##### Data supplied #####

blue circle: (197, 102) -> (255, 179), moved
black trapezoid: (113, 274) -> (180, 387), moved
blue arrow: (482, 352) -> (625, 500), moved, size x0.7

#####
##### Data supplied #####

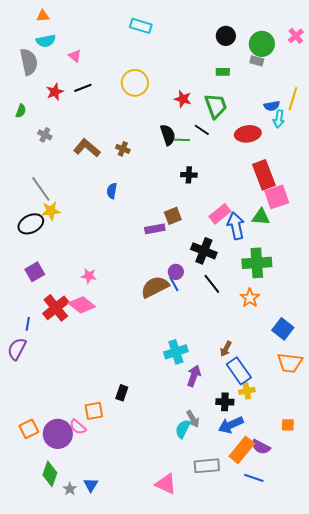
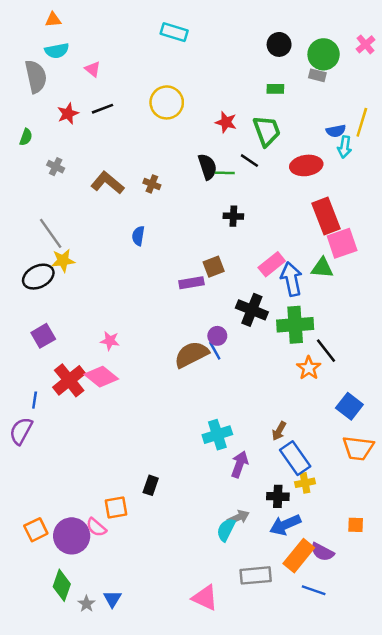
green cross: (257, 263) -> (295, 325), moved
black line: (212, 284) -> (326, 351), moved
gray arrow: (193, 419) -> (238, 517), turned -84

#####

Task to complete => Repeat the entries above verbatim, but only from the line that has "black line: (212, 284) -> (326, 351), moved" down to the line that has "gray arrow: (193, 419)", inclusive.

Finished task =>
black line: (212, 284) -> (326, 351), moved
gray arrow: (193, 419) -> (238, 517), turned -84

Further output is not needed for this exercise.